- [Exercise objective]: The result should be an exact copy of only the lines from the one holding "red cake: 9 -> 6" through the last line of the data below, please, without pictures.

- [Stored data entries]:
* * * * *
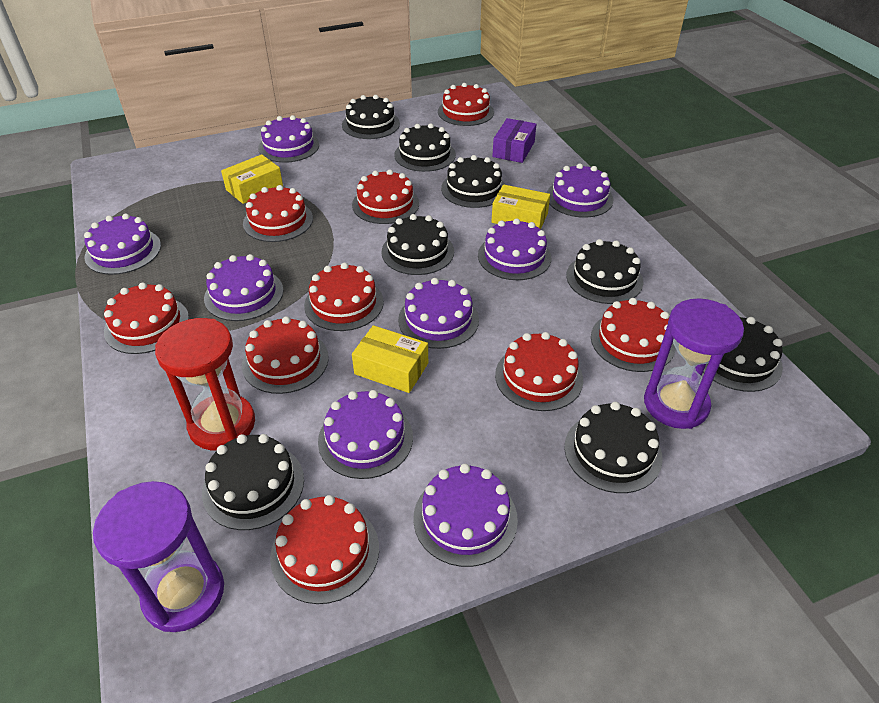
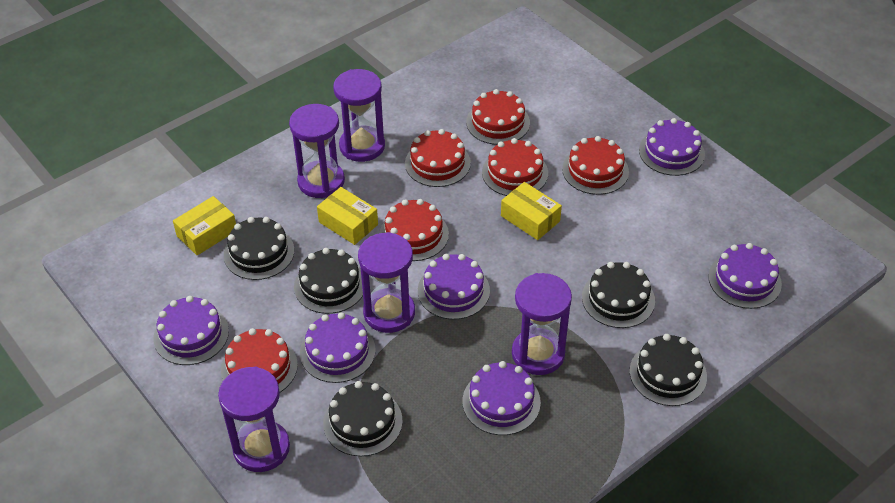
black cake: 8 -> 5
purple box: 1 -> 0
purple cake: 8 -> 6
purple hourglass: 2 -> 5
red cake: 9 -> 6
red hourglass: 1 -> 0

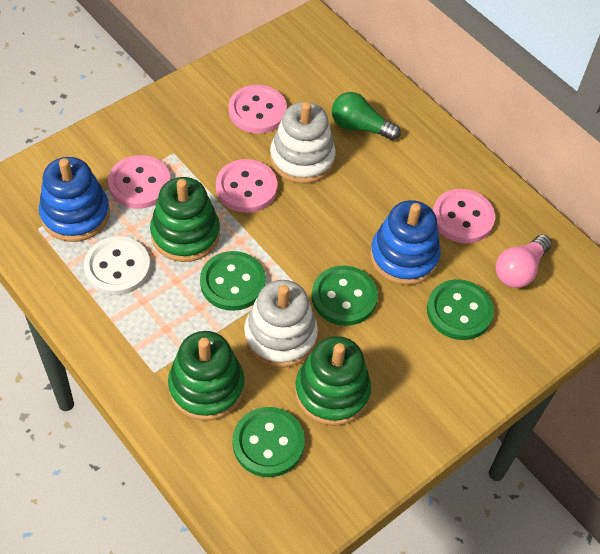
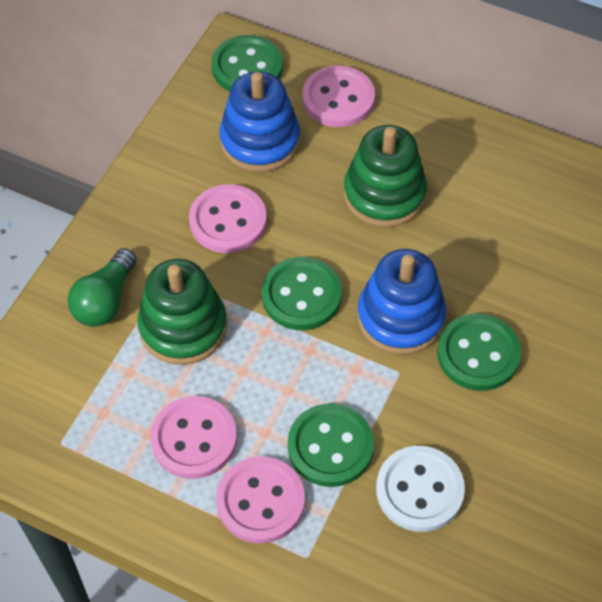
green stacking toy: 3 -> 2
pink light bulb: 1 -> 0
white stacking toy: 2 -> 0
* * * * *
- [Answer for this exercise]:
red cake: 9 -> 6
red hourglass: 1 -> 0

green stacking toy: 3 -> 2
pink light bulb: 1 -> 0
white stacking toy: 2 -> 0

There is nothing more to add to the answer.